Task description – All lines from the one containing "brown slope A4:B4" to the end of the listing below should be output exactly; omit the pictures.

Supplied material –
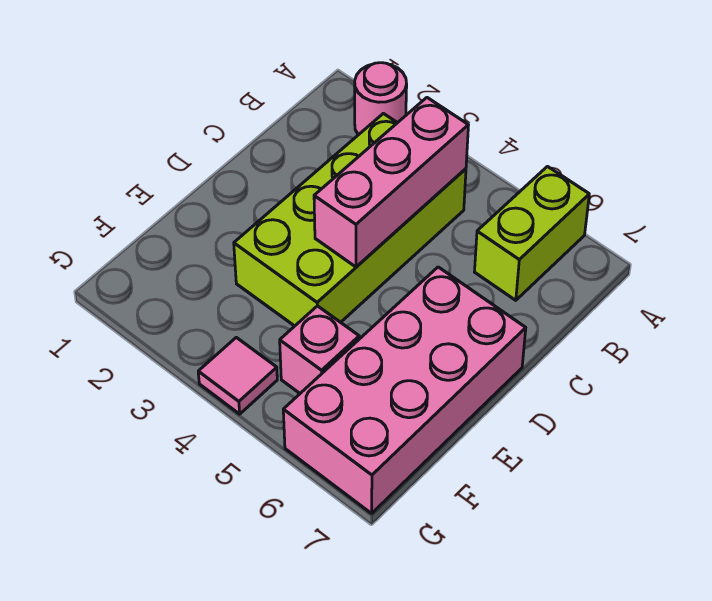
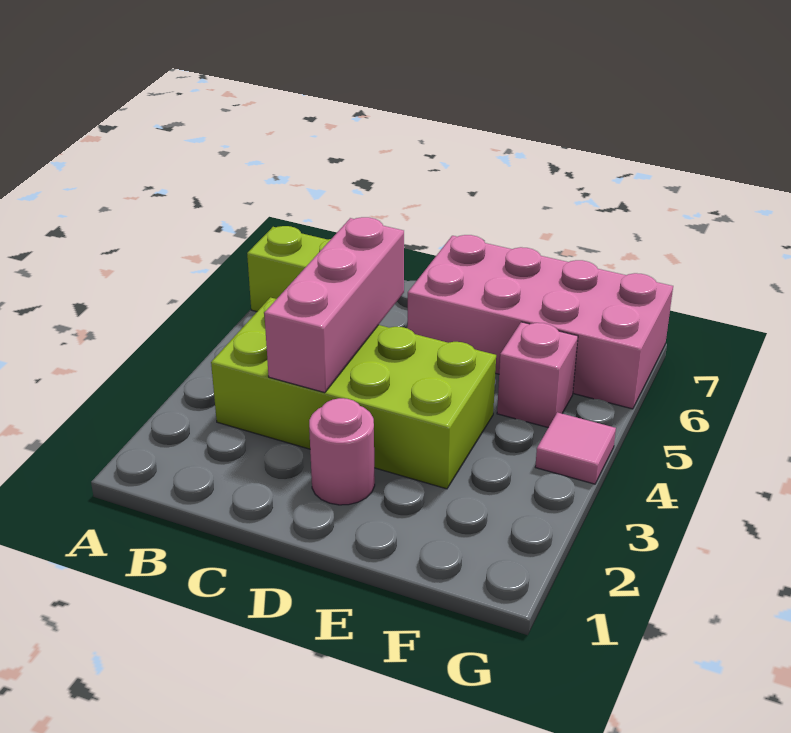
pink round brick A2 level 1 -> pink round brick D2 level 1
pink brick B4:D4 level 2 -> pink brick C3:C5 level 2

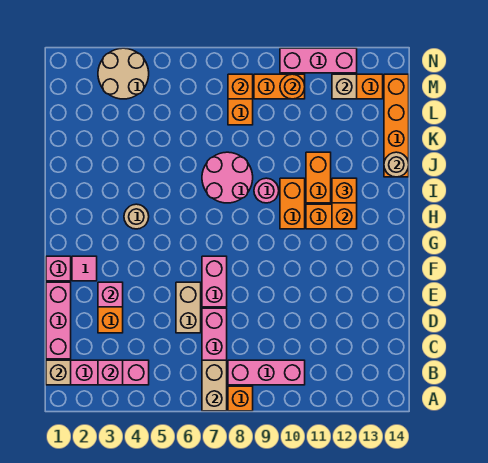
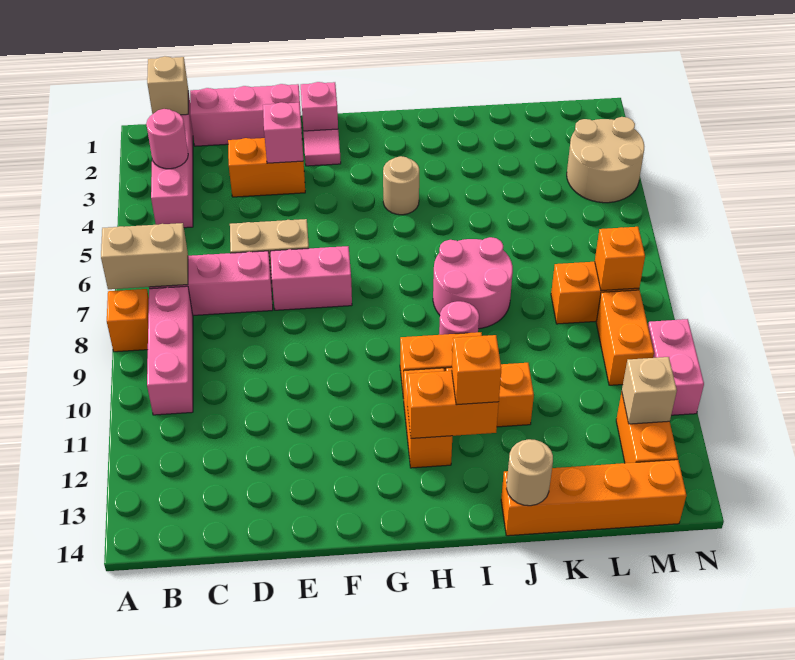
pink brick B3 level 2 -> pink round brick B3 level 2
orange round brick M10 level 2 -> none
pink brick N10:N12 level 1 -> pink brick N10:N11 level 1

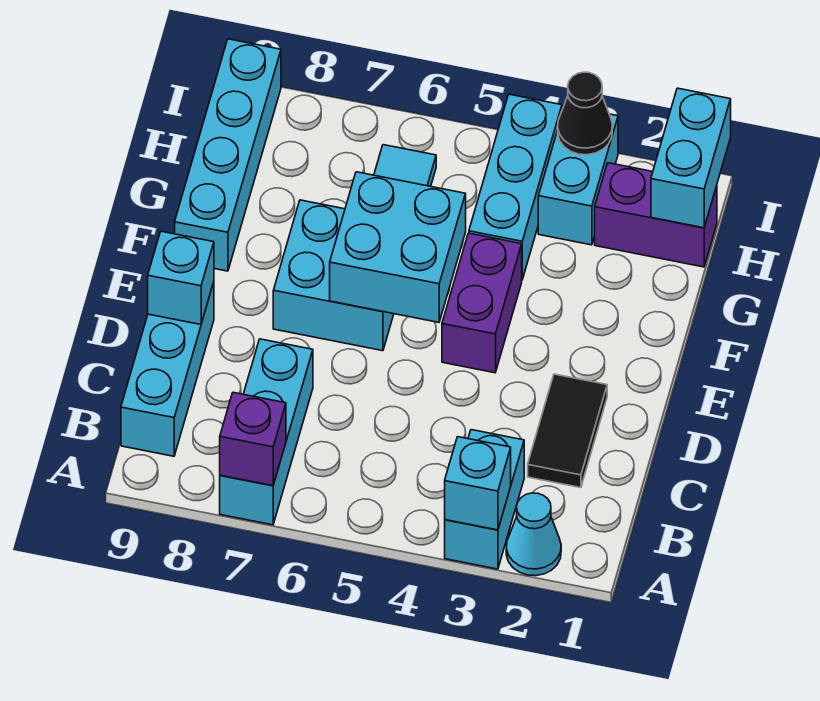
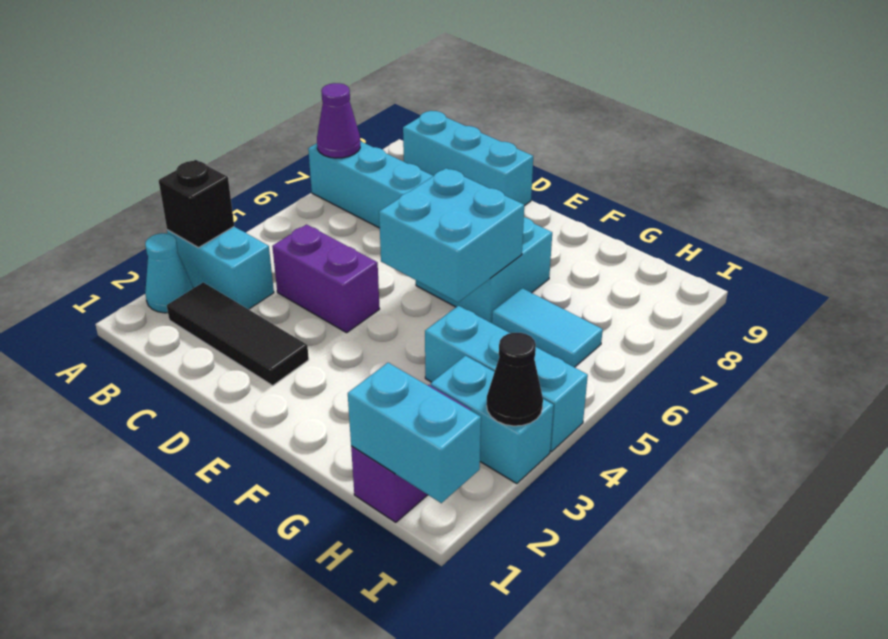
cyan brick A3 level 2 -> black brick A3 level 2
purple brick A7 level 2 -> purple cone A7 level 2
black tile C2:D2 level 1 -> black tile B2:D2 level 1
cyan brick D9 level 2 -> none
purple brick E4:F4 level 1 -> purple brick C4:D4 level 1
cyan brick F9:I9 level 1 -> none

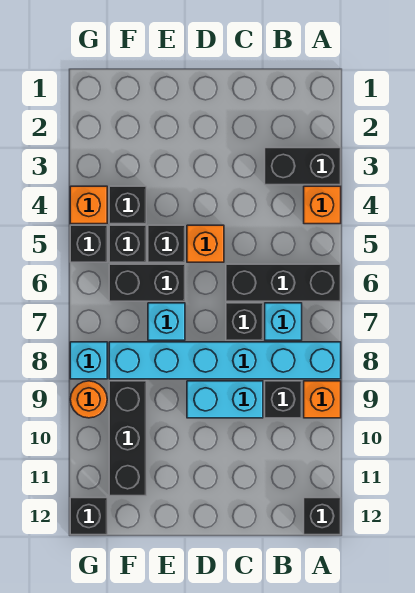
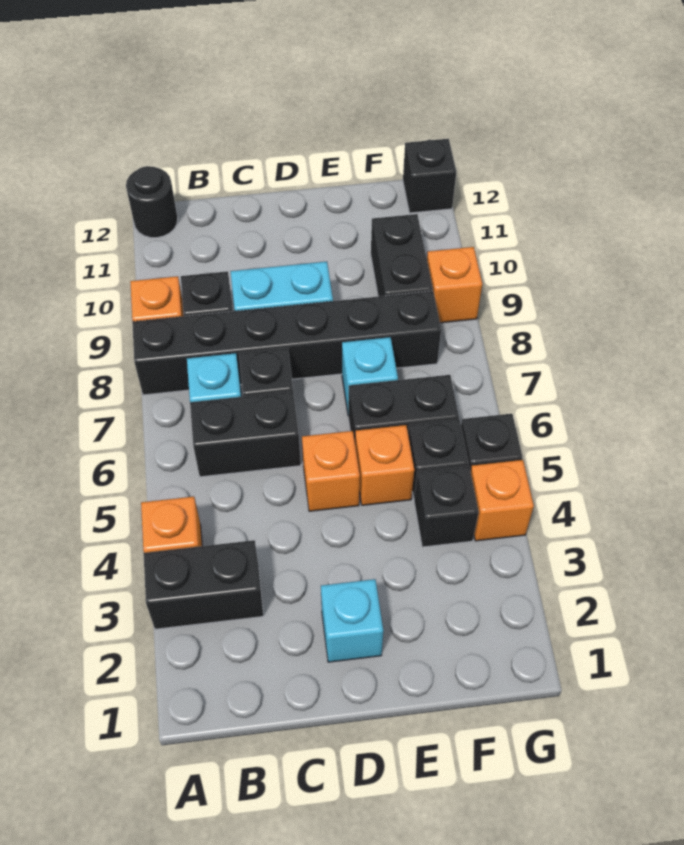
black brick A6:C6 level 1 -> black brick B6:C6 level 1
cyan brick A8:F8 level 1 -> black brick A8:F8 level 1
black brick A12 level 1 -> black round brick A12 level 1
black brick E5 level 1 -> orange brick E5 level 1
black brick F9:F11 level 1 -> black brick F9:F10 level 1
cyan brick G8 level 1 -> cyan brick D2 level 1
orange round brick G9 level 1 -> orange brick G9 level 1

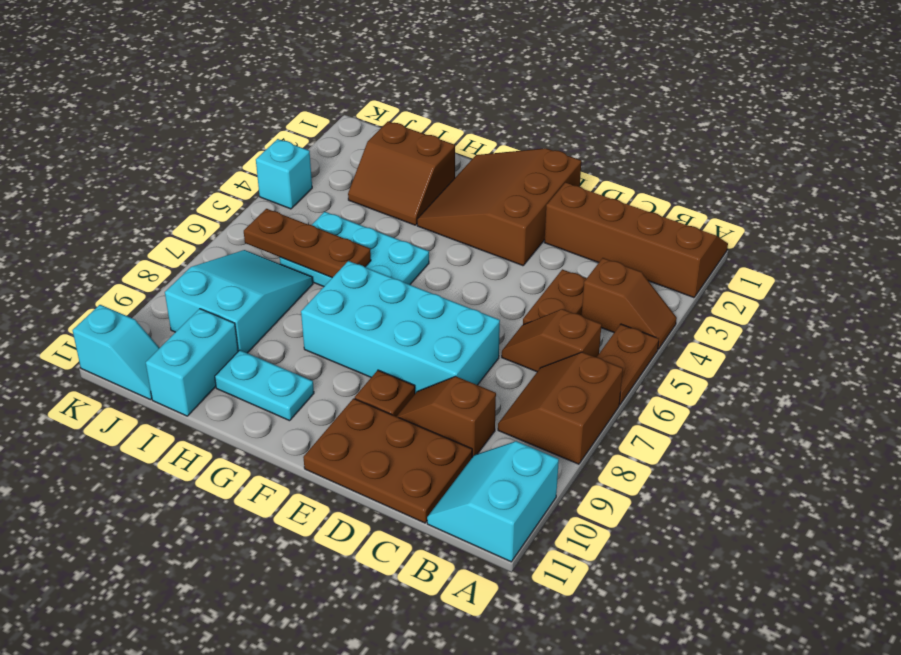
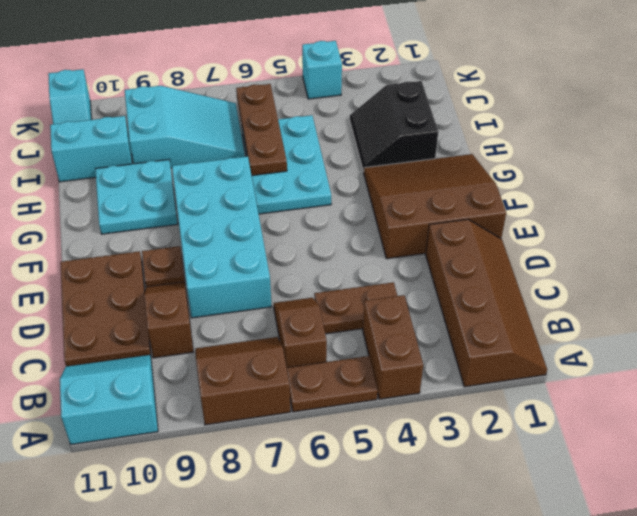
brown slope A4:B4 level 1 top B -> brown brick A4:B4 level 1
cyan plate G10:H10 level 1 -> cyan plate G9:H10 level 1
brown slope H2:I3 level 1 top 2 -> black slope H2:I3 level 1 top 2

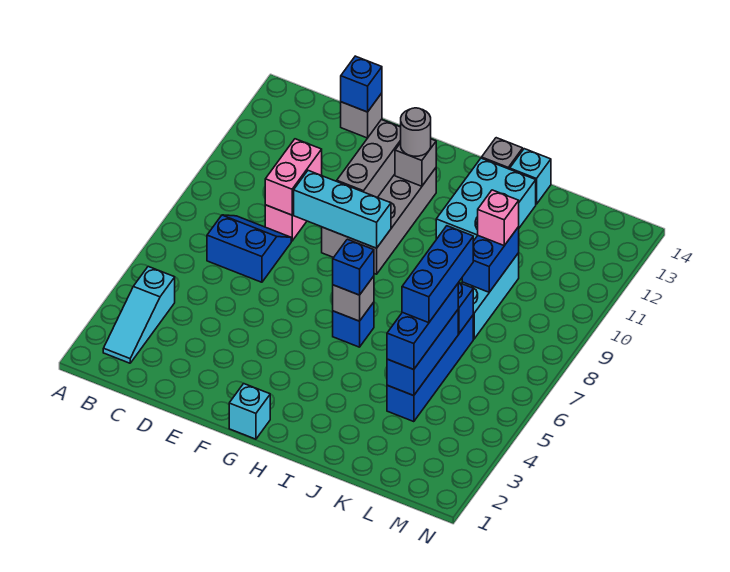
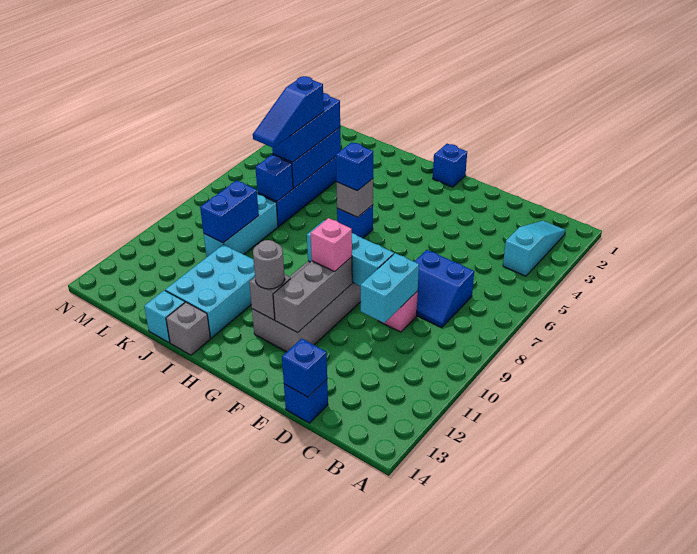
pink brick D9:D10 level 2 -> cyan brick D9:D10 level 2
grey brick D14 level 1 -> blue brick D14 level 1
cyan brick G1 level 1 -> blue brick G1 level 1
blue brick K5:K7 level 4 -> blue slope K5:K7 level 4 top 5
pink brick K10 level 3 -> pink brick F10 level 3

Exercise solution –
brown slope A4:B4 level 1 top B -> brown brick A4:B4 level 1
cyan plate G10:H10 level 1 -> cyan plate G9:H10 level 1
brown slope H2:I3 level 1 top 2 -> black slope H2:I3 level 1 top 2

pink brick D9:D10 level 2 -> cyan brick D9:D10 level 2
grey brick D14 level 1 -> blue brick D14 level 1
cyan brick G1 level 1 -> blue brick G1 level 1
blue brick K5:K7 level 4 -> blue slope K5:K7 level 4 top 5
pink brick K10 level 3 -> pink brick F10 level 3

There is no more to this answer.